**ACTIVITY:** Below are records; report how many of their lines contain the word "capsule", giving only the number.

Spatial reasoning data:

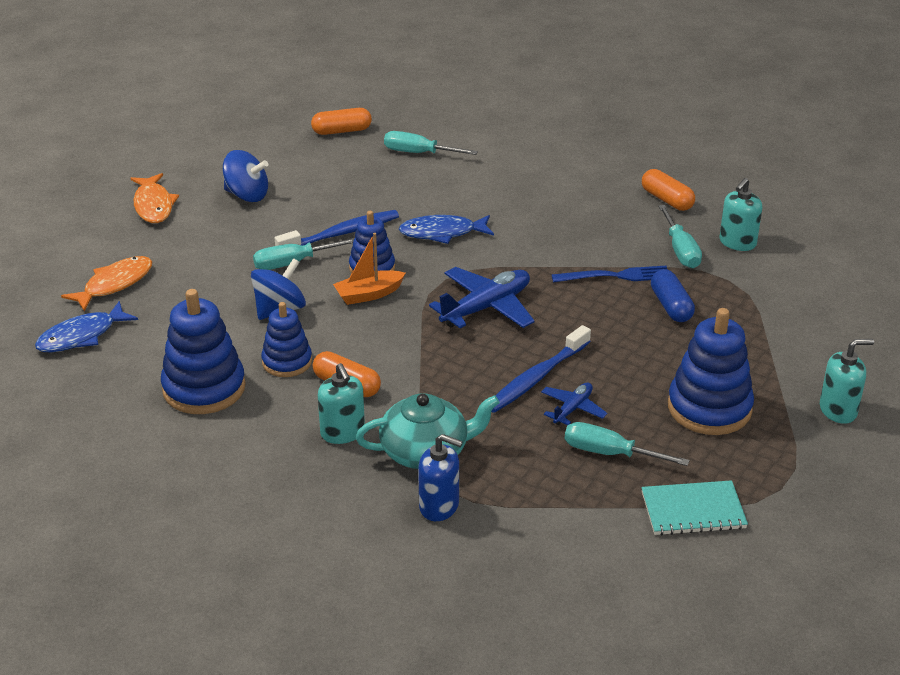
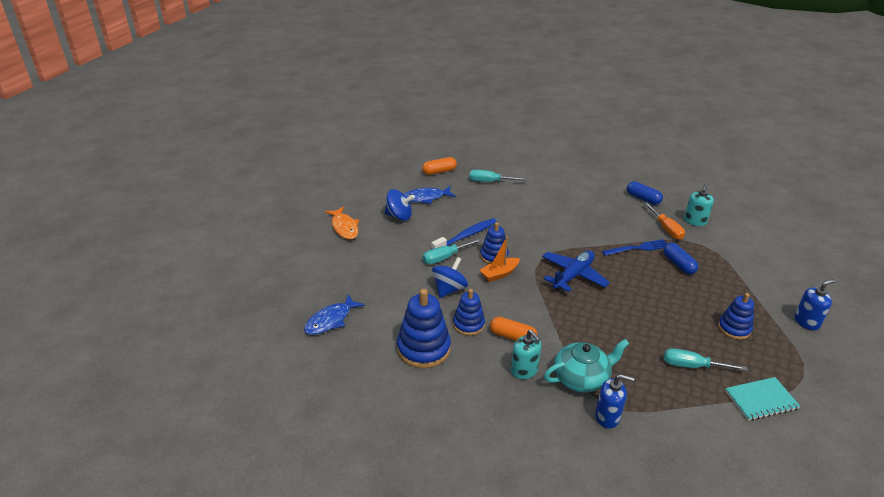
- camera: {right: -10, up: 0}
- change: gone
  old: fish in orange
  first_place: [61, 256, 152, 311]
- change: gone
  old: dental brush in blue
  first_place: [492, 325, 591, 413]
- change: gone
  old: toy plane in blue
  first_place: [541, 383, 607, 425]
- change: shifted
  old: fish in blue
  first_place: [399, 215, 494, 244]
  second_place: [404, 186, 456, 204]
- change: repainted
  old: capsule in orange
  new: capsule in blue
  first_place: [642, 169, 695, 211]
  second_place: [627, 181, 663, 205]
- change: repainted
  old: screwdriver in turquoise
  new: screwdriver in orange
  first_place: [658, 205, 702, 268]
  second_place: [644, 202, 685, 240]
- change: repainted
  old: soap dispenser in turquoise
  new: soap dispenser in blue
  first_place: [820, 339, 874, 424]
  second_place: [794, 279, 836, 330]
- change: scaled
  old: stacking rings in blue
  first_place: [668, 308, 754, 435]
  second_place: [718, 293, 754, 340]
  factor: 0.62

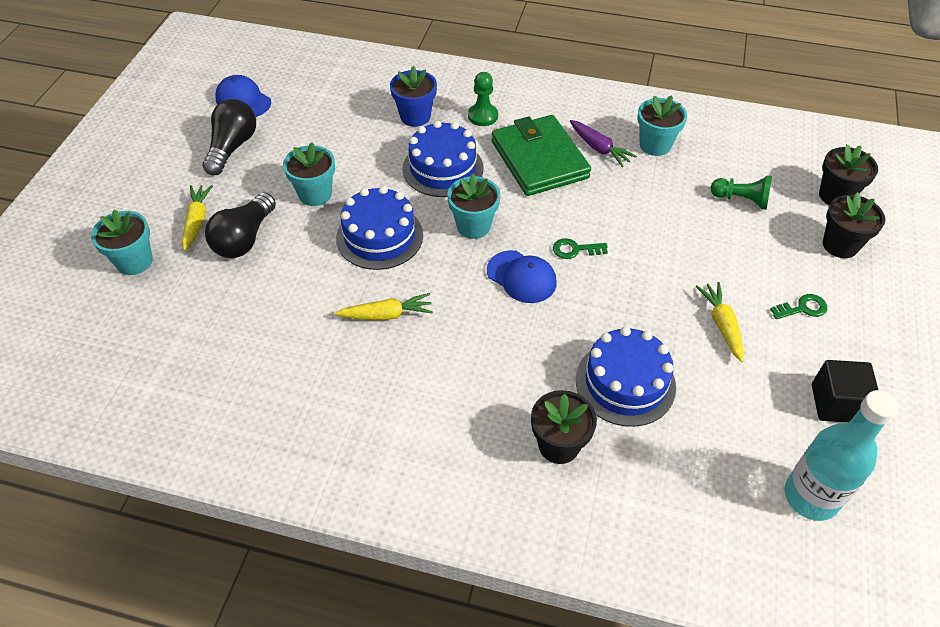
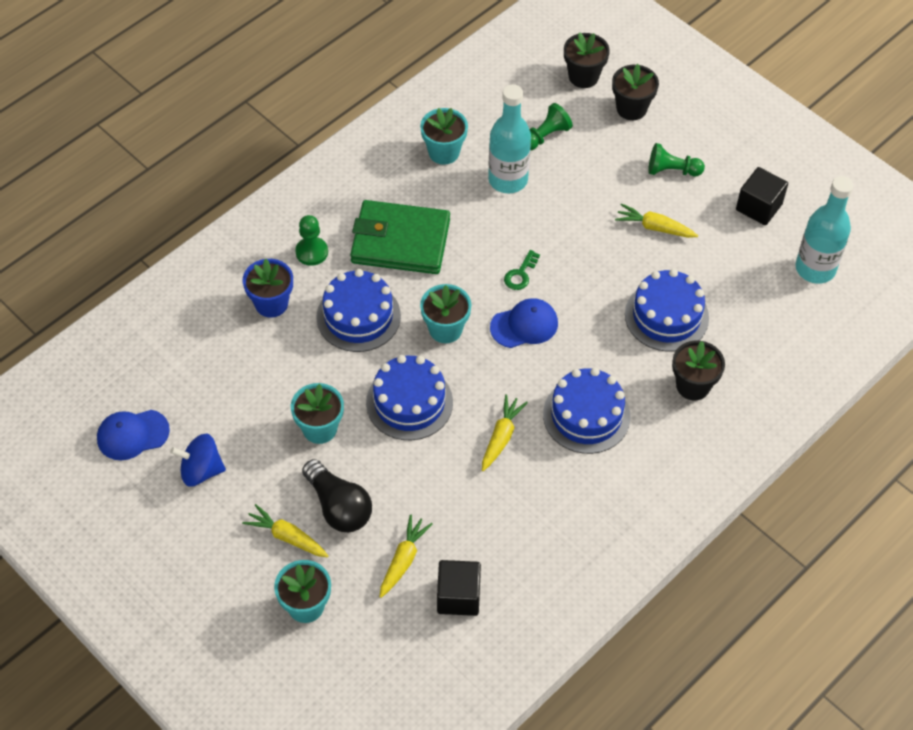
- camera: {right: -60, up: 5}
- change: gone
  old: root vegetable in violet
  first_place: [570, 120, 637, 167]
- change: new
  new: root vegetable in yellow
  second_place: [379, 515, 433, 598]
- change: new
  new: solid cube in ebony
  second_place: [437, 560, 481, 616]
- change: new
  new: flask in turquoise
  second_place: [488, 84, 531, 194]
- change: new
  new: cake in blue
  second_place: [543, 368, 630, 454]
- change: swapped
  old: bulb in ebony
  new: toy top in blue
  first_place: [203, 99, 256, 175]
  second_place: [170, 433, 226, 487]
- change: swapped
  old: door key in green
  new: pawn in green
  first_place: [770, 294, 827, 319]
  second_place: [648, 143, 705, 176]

--

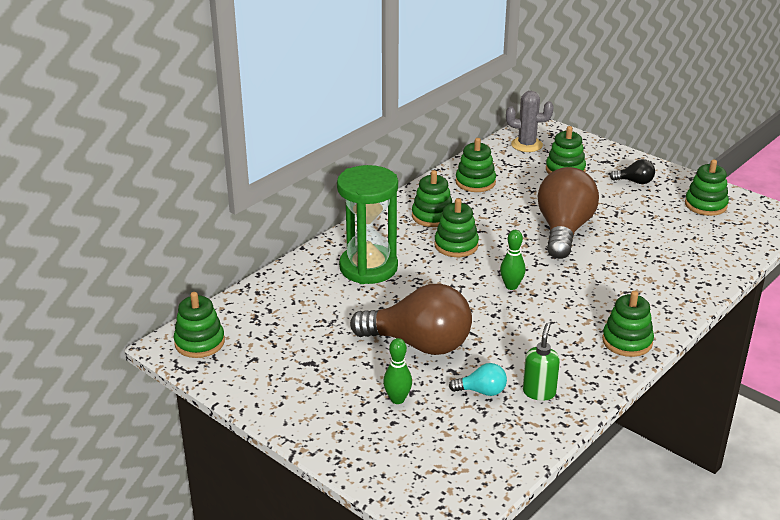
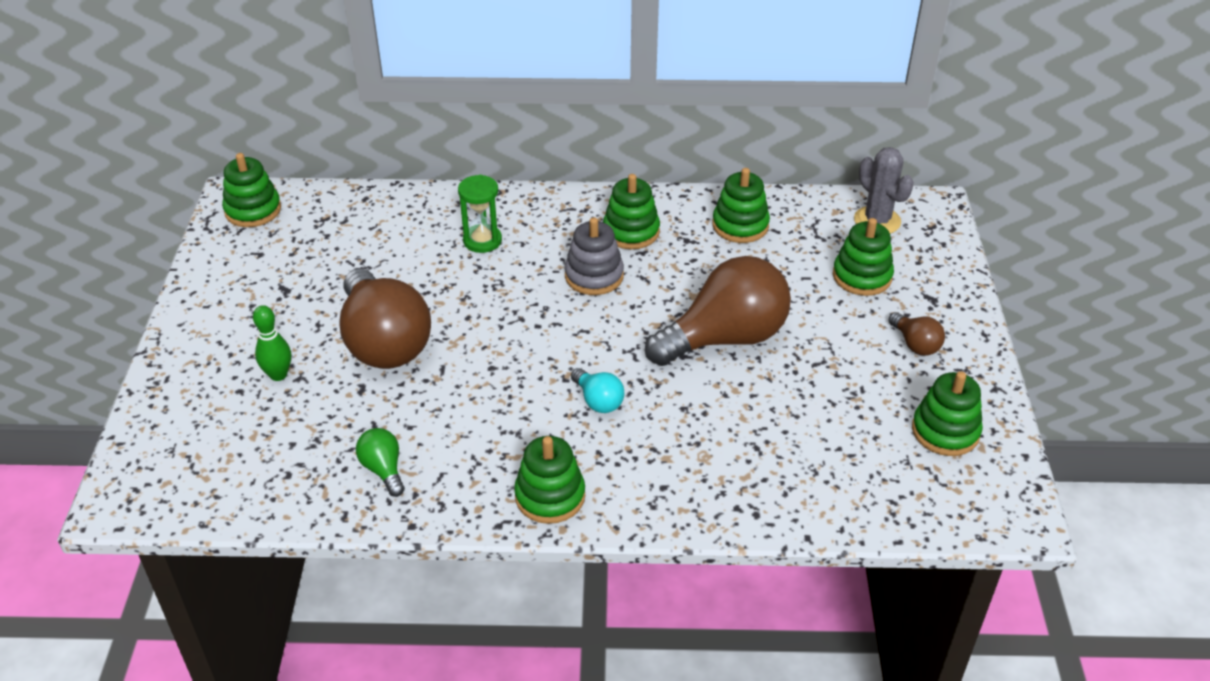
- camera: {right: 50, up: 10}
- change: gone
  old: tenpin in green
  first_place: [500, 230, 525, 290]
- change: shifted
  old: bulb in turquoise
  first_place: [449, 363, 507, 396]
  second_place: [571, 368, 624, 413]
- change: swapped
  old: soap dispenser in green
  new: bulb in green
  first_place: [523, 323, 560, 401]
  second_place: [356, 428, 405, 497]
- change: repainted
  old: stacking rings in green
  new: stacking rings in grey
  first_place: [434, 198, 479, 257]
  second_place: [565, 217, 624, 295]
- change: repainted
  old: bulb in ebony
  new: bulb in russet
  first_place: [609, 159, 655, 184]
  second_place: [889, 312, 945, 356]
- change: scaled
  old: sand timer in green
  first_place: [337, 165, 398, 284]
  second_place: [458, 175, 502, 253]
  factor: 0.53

...

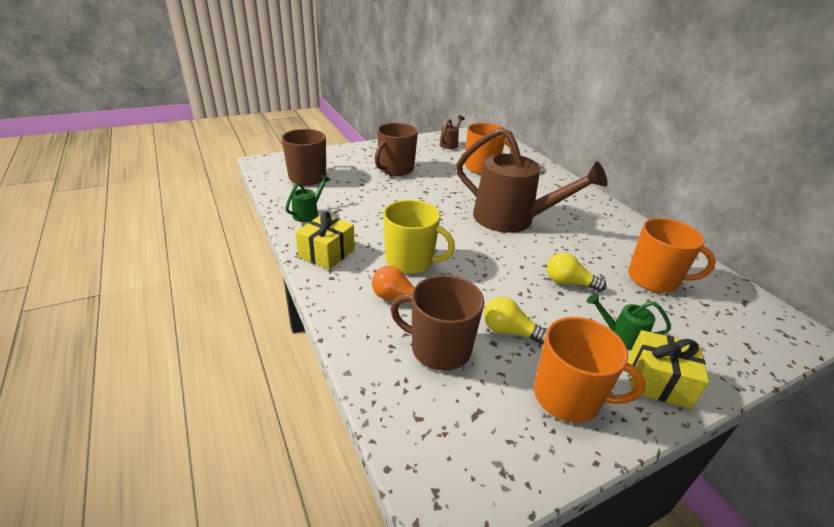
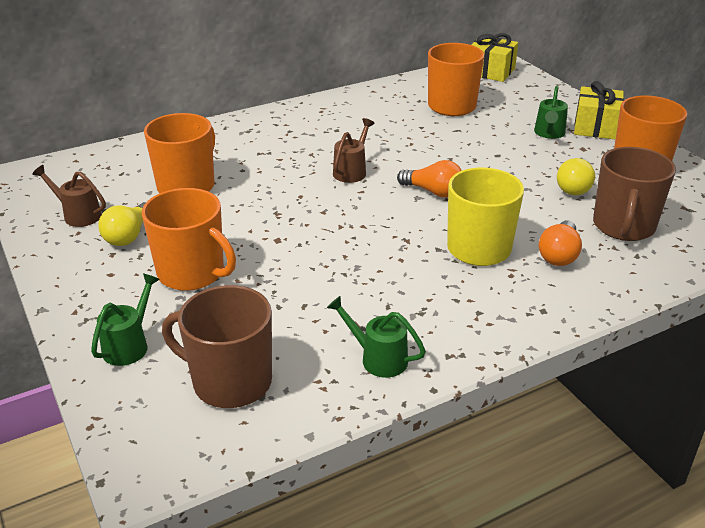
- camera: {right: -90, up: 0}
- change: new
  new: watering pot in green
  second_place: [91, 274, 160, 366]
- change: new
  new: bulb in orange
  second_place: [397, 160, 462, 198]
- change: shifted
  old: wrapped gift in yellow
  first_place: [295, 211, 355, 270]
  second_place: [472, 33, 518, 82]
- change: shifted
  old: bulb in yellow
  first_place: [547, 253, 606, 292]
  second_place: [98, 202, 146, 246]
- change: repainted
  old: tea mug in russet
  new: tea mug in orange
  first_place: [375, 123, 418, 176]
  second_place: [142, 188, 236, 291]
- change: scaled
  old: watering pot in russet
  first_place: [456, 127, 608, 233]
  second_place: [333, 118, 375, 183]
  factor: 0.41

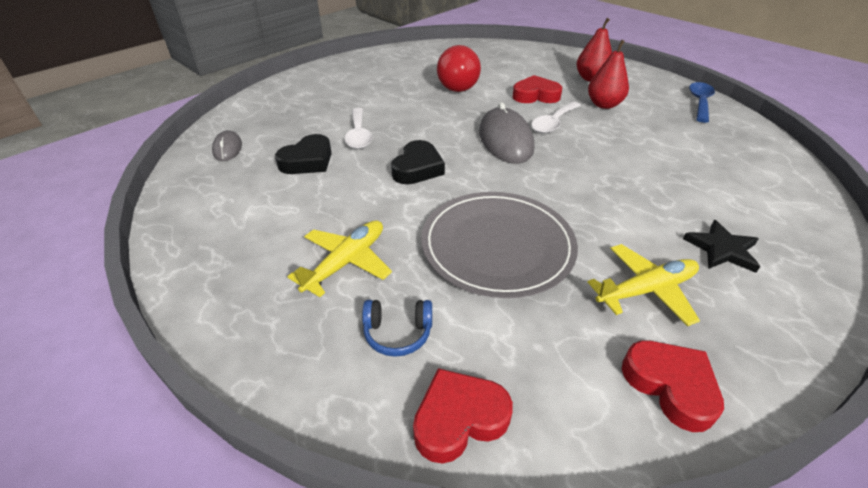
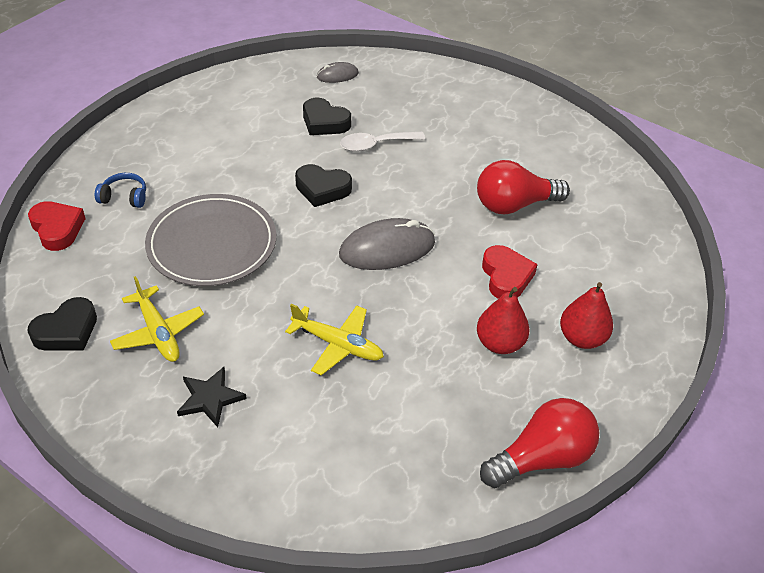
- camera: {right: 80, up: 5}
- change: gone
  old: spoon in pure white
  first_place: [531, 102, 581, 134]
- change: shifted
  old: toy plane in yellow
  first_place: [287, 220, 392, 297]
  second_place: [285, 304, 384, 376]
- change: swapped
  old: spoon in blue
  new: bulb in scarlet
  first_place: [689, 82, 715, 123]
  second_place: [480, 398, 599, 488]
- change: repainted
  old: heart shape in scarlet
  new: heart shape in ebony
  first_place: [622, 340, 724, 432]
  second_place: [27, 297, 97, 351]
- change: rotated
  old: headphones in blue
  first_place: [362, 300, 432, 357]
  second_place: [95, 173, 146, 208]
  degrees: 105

**OUTPUT OF THE EXERCISE:** 2